Top of EXERCISE INPUTS

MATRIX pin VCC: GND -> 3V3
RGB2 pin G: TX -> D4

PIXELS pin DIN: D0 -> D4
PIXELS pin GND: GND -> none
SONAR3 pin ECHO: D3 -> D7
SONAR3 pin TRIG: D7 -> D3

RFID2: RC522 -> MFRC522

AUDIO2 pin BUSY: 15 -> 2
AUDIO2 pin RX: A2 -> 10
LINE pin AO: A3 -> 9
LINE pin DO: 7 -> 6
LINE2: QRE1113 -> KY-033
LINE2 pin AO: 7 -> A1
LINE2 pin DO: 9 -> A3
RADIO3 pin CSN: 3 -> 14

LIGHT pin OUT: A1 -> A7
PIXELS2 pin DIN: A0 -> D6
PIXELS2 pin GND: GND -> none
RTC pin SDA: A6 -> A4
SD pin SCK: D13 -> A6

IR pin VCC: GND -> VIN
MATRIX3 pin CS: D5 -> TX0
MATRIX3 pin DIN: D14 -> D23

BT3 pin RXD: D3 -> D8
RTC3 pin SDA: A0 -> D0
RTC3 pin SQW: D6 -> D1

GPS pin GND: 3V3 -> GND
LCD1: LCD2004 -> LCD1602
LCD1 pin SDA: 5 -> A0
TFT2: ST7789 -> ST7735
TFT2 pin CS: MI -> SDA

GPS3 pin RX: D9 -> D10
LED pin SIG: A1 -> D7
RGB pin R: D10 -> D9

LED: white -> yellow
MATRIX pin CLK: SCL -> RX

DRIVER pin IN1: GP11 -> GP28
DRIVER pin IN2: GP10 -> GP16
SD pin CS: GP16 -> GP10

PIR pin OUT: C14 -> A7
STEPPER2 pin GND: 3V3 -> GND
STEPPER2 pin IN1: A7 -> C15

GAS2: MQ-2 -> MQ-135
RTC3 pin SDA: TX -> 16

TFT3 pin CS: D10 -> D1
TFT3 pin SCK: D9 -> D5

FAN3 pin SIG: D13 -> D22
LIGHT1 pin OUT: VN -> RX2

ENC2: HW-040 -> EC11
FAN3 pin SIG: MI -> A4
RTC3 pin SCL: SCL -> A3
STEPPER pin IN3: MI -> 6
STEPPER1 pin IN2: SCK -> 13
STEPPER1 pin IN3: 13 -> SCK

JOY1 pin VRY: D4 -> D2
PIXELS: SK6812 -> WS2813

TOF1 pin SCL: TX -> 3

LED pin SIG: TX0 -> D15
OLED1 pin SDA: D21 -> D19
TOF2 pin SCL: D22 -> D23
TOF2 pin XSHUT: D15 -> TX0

Bottom of EXERCISE INPUTS

### EXERCISE
Please repeat each line from the one with "SD pin CS: GP16 -> GP10" through the last line of the data above, and add nothing.

### TASK RESULT
SD pin CS: GP16 -> GP10

PIR pin OUT: C14 -> A7
STEPPER2 pin GND: 3V3 -> GND
STEPPER2 pin IN1: A7 -> C15

GAS2: MQ-2 -> MQ-135
RTC3 pin SDA: TX -> 16

TFT3 pin CS: D10 -> D1
TFT3 pin SCK: D9 -> D5

FAN3 pin SIG: D13 -> D22
LIGHT1 pin OUT: VN -> RX2

ENC2: HW-040 -> EC11
FAN3 pin SIG: MI -> A4
RTC3 pin SCL: SCL -> A3
STEPPER pin IN3: MI -> 6
STEPPER1 pin IN2: SCK -> 13
STEPPER1 pin IN3: 13 -> SCK

JOY1 pin VRY: D4 -> D2
PIXELS: SK6812 -> WS2813

TOF1 pin SCL: TX -> 3

LED pin SIG: TX0 -> D15
OLED1 pin SDA: D21 -> D19
TOF2 pin SCL: D22 -> D23
TOF2 pin XSHUT: D15 -> TX0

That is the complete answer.